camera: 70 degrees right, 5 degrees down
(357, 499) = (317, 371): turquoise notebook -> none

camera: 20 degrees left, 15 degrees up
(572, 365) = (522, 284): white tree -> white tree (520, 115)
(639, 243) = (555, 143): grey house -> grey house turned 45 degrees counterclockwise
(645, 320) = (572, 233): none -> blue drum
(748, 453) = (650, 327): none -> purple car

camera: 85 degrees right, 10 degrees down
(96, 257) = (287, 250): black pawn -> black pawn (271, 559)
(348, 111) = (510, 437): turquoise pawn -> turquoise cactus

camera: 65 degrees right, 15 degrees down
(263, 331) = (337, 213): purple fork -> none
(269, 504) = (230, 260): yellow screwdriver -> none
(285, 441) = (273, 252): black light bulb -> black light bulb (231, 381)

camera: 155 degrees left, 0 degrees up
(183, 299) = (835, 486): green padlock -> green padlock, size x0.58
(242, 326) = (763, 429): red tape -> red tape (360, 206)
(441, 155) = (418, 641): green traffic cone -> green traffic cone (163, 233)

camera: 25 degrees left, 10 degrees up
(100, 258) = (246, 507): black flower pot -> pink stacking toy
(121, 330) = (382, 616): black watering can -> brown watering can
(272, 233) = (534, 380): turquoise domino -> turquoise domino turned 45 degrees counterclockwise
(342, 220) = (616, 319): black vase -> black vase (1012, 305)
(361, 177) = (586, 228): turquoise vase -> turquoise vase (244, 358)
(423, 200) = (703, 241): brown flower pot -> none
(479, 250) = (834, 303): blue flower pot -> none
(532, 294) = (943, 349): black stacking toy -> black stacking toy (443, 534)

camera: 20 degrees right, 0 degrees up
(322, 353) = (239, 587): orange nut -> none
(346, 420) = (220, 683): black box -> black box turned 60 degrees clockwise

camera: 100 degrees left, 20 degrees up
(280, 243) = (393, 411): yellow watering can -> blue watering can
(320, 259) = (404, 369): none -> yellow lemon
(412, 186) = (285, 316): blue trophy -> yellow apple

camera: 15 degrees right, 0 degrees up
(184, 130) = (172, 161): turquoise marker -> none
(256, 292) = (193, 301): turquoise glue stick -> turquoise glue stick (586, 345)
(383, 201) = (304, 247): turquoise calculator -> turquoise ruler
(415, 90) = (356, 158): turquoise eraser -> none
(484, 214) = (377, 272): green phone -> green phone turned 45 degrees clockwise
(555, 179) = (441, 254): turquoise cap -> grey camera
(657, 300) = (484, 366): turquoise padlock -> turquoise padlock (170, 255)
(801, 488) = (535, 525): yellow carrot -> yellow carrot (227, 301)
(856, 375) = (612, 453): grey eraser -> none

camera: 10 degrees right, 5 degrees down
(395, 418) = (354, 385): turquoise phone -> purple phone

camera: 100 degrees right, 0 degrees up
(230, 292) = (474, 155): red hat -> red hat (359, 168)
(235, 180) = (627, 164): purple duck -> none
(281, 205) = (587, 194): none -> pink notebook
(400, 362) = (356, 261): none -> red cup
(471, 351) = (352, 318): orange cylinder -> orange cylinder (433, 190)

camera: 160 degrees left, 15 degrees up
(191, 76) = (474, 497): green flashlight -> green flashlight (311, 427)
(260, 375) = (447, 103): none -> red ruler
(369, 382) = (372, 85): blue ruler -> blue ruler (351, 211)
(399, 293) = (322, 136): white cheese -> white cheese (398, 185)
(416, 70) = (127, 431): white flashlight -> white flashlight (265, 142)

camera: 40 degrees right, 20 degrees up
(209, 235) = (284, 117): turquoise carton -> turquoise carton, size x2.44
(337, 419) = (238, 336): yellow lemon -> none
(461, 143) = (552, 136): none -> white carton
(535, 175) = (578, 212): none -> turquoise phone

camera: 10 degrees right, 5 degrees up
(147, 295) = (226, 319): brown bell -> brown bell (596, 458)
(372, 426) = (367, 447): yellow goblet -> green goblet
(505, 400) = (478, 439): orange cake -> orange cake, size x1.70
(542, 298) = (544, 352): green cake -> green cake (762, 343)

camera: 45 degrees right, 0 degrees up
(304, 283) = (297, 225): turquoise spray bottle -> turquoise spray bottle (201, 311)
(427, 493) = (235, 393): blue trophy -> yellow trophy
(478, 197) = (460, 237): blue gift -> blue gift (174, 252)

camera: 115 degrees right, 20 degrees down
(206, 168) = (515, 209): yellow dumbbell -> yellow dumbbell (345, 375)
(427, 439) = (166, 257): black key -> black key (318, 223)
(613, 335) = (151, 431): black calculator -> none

WHAT YOU SHOULD DO »
What is needed is an exact copy of the lines above, from the one containing "(256, 292) = (193, 301): turquoise" through the one containing "(461, 143) = (552, 136): none -> white carton", with nothing added.

TASK SOLUTION »
(256, 292) = (193, 301): turquoise glue stick -> turquoise glue stick (586, 345)
(383, 201) = (304, 247): turquoise calculator -> turquoise ruler
(415, 90) = (356, 158): turquoise eraser -> none
(484, 214) = (377, 272): green phone -> green phone turned 45 degrees clockwise
(555, 179) = (441, 254): turquoise cap -> grey camera
(657, 300) = (484, 366): turquoise padlock -> turquoise padlock (170, 255)
(801, 488) = (535, 525): yellow carrot -> yellow carrot (227, 301)
(856, 375) = (612, 453): grey eraser -> none

camera: 10 degrees right, 5 degrees down
(395, 418) = (354, 385): turquoise phone -> purple phone

camera: 100 degrees right, 0 degrees up
(230, 292) = (474, 155): red hat -> red hat (359, 168)
(235, 180) = (627, 164): purple duck -> none
(281, 205) = (587, 194): none -> pink notebook
(400, 362) = (356, 261): none -> red cup
(471, 351) = (352, 318): orange cylinder -> orange cylinder (433, 190)

camera: 160 degrees left, 15 degrees up
(191, 76) = (474, 497): green flashlight -> green flashlight (311, 427)
(260, 375) = (447, 103): none -> red ruler
(369, 382) = (372, 85): blue ruler -> blue ruler (351, 211)
(399, 293) = (322, 136): white cheese -> white cheese (398, 185)
(416, 70) = (127, 431): white flashlight -> white flashlight (265, 142)

camera: 40 degrees right, 20 degrees up
(209, 235) = (284, 117): turquoise carton -> turquoise carton, size x2.44
(337, 419) = (238, 336): yellow lemon -> none
(461, 143) = (552, 136): none -> white carton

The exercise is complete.